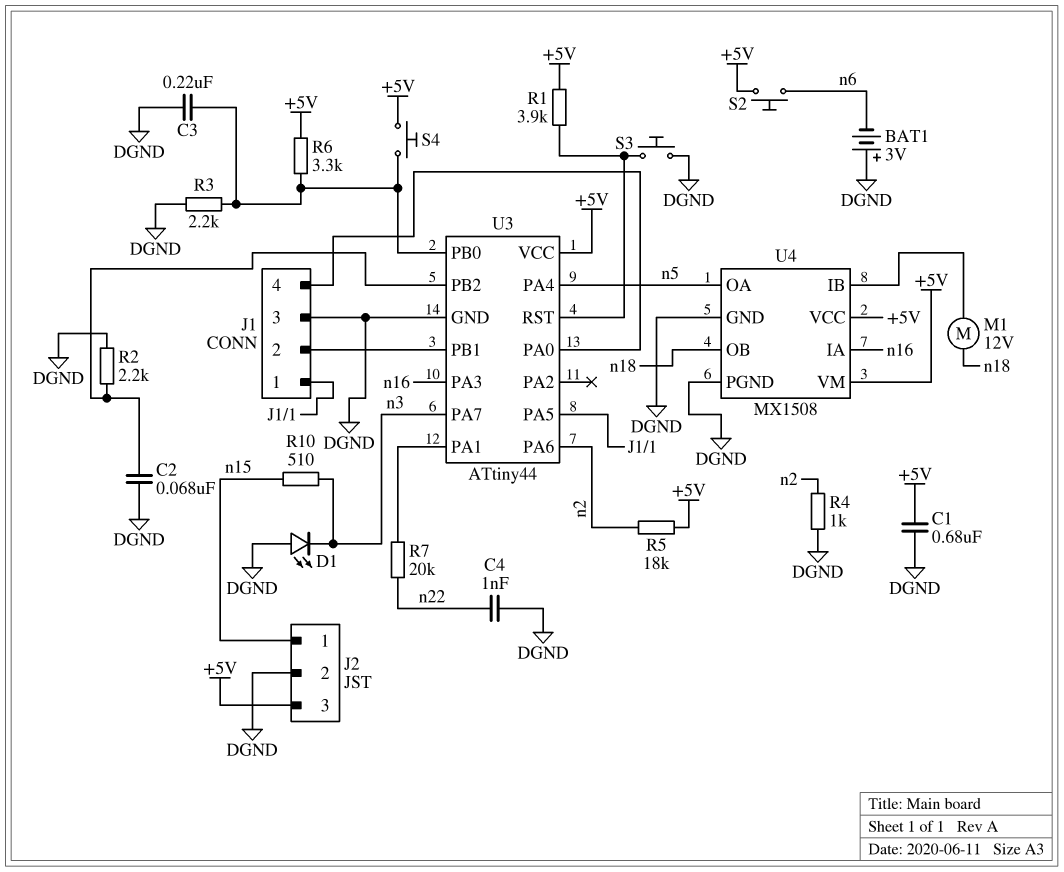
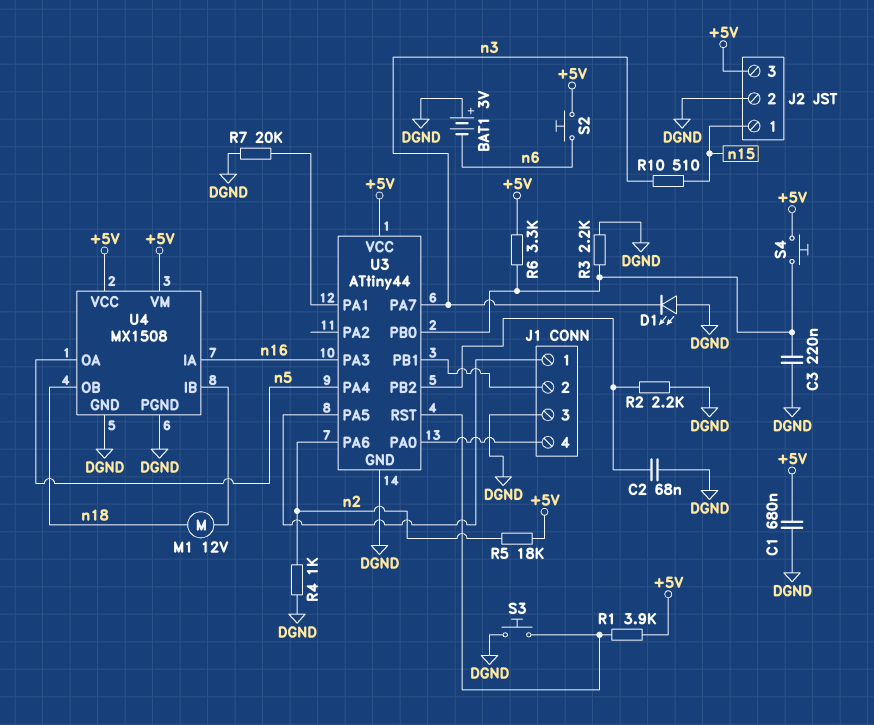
C4: 1nF (DGND, n22) -> none
R7: 20k (U3/PA1, n22) -> 20k (DGND, U3/PA1)

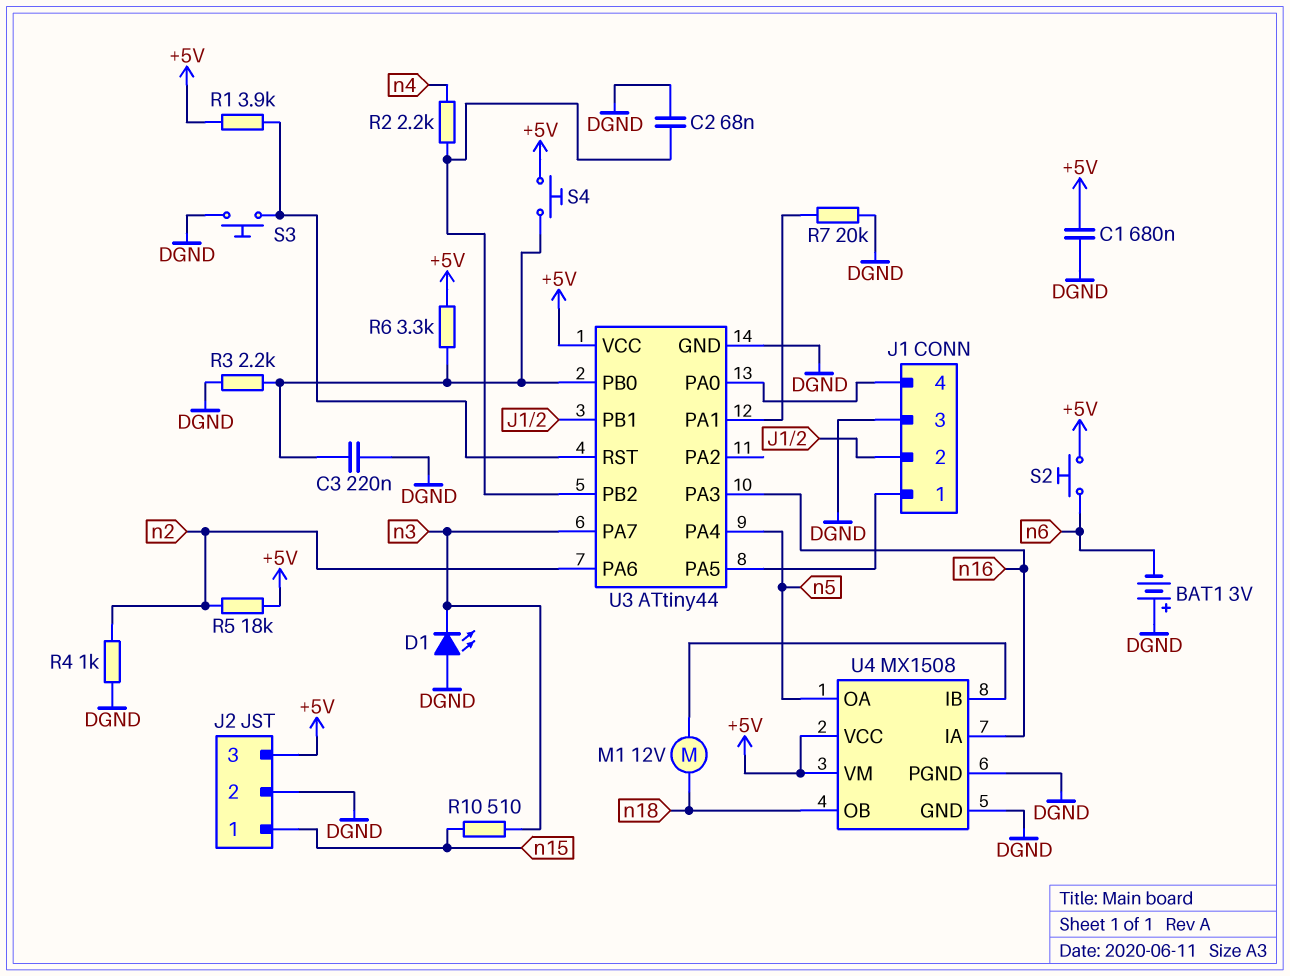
R2: 2.2k (DGND, U3/PB2) -> 2.2k (U3/PB2, n4)

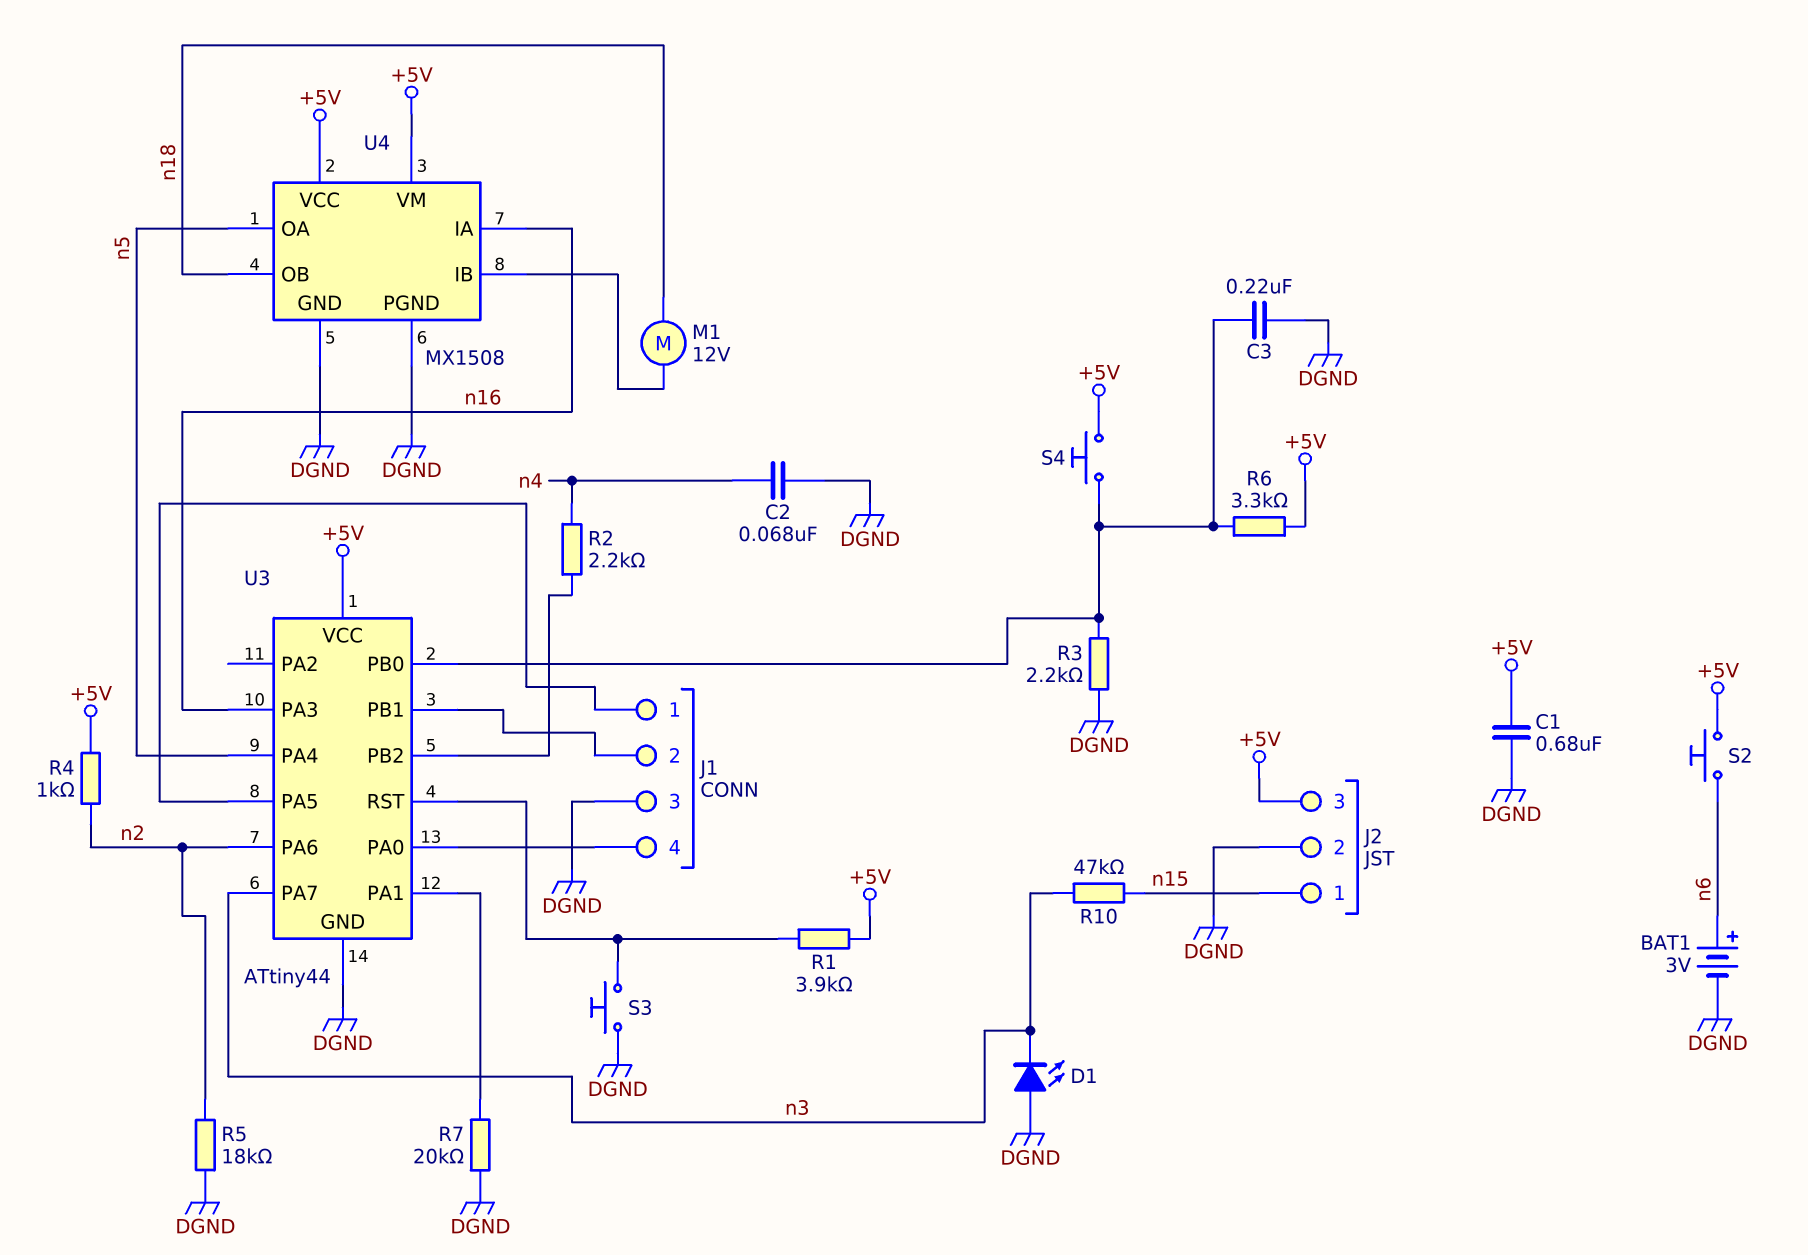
BAT1: 3V (plus DGND, minus n6) -> 3V (plus n6, minus DGND)
C2: 68nF (DGND, U3/PB2) -> 68nF (DGND, n4)
R4: 1k (DGND, n2) -> 1k (+5V, n2)
R5: 18k (+5V, n2) -> 18k (DGND, n2)
R10: 510 (n3, n15) -> 47k (n3, n15)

|---|

-- EXERCISE --
Your answer should consist only of the lines from the one that holds "C2: 68nF (DGND, U3/PB2) -> 68nF (DGND, n4)" to the end of the entries above, both ends included, each repeated exactly.

-- ANSWER SECTION --
C2: 68nF (DGND, U3/PB2) -> 68nF (DGND, n4)
R4: 1k (DGND, n2) -> 1k (+5V, n2)
R5: 18k (+5V, n2) -> 18k (DGND, n2)
R10: 510 (n3, n15) -> 47k (n3, n15)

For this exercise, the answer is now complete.